Can you echo back, word for word, the part of the records that opens with the line containing "Overall (395, 20)" and runs through the end of the records?

= RECORDS FOR THIS EXERCISE =
· · · · ·
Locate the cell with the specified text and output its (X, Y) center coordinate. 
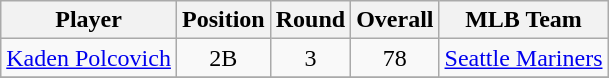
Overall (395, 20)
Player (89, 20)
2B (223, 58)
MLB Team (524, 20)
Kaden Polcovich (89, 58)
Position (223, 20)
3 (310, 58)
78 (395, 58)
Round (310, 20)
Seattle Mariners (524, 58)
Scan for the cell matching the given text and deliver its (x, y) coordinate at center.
· · · · ·
= PROBLEM SOLUTION =
Overall (395, 20)
Player (89, 20)
2B (223, 58)
MLB Team (524, 20)
Kaden Polcovich (89, 58)
Position (223, 20)
3 (310, 58)
78 (395, 58)
Round (310, 20)
Seattle Mariners (524, 58)
Scan for the cell matching the given text and deliver its (x, y) coordinate at center.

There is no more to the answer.